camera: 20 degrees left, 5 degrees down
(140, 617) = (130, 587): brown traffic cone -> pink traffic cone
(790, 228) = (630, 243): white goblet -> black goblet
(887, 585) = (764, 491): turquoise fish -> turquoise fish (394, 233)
:::
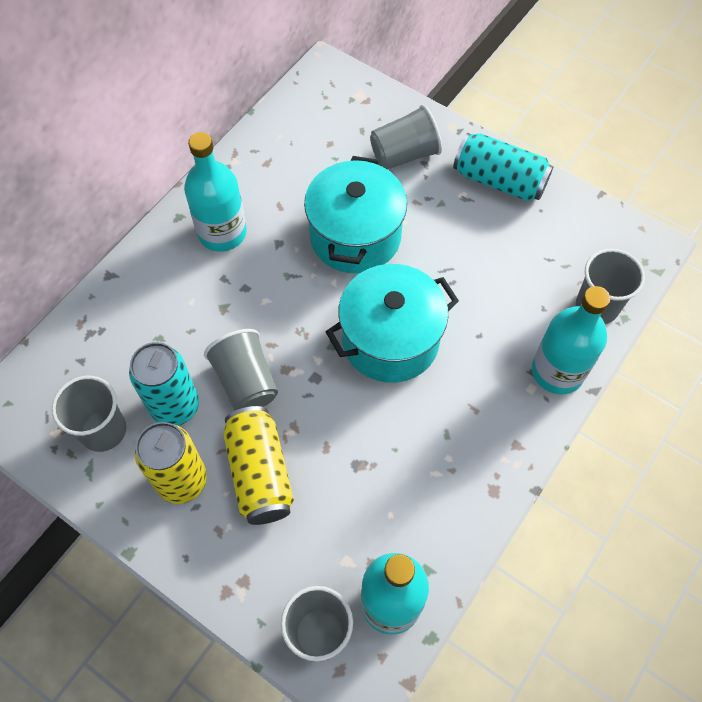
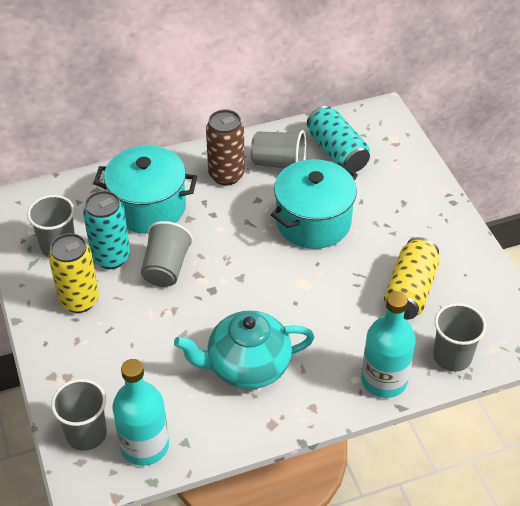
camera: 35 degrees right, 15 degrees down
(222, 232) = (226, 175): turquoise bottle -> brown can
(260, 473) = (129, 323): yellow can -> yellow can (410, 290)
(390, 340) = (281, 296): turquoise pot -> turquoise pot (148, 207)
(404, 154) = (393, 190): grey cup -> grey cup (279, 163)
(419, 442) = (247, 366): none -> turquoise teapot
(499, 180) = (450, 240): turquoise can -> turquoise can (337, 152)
:::
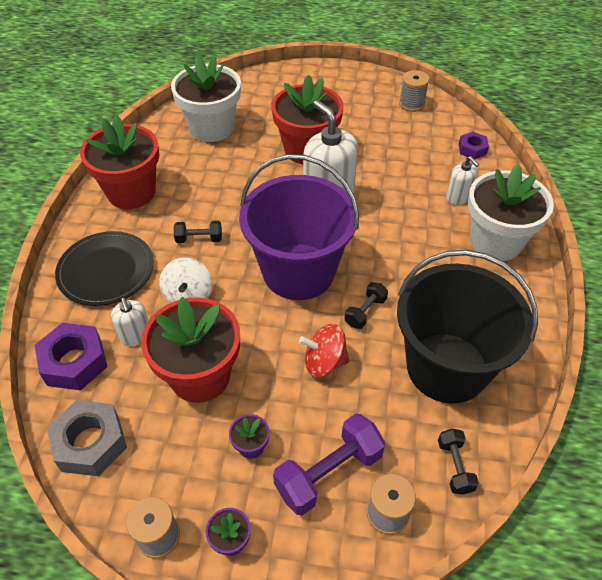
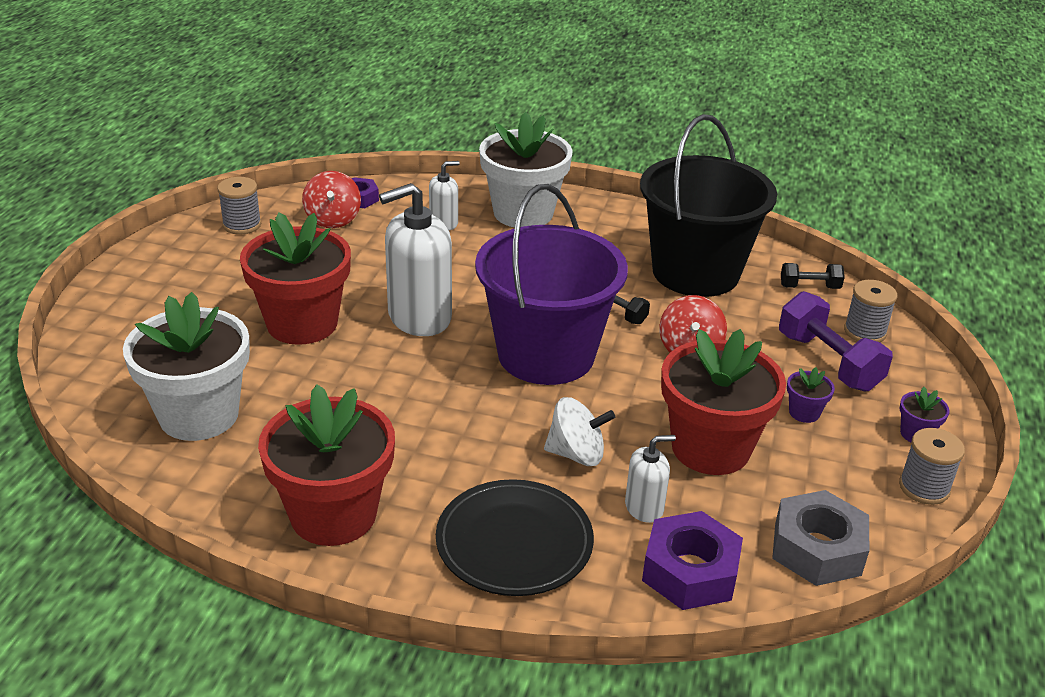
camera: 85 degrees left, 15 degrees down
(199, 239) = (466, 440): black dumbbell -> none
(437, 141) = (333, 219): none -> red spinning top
:::
For this exercise, output exactly the lines above from the line with "(790, 228) = (630, 243): white" to the line with "(887, 585) = (764, 491): turquoise", counting both, and leave out the rest.

(790, 228) = (630, 243): white goblet -> black goblet
(887, 585) = (764, 491): turquoise fish -> turquoise fish (394, 233)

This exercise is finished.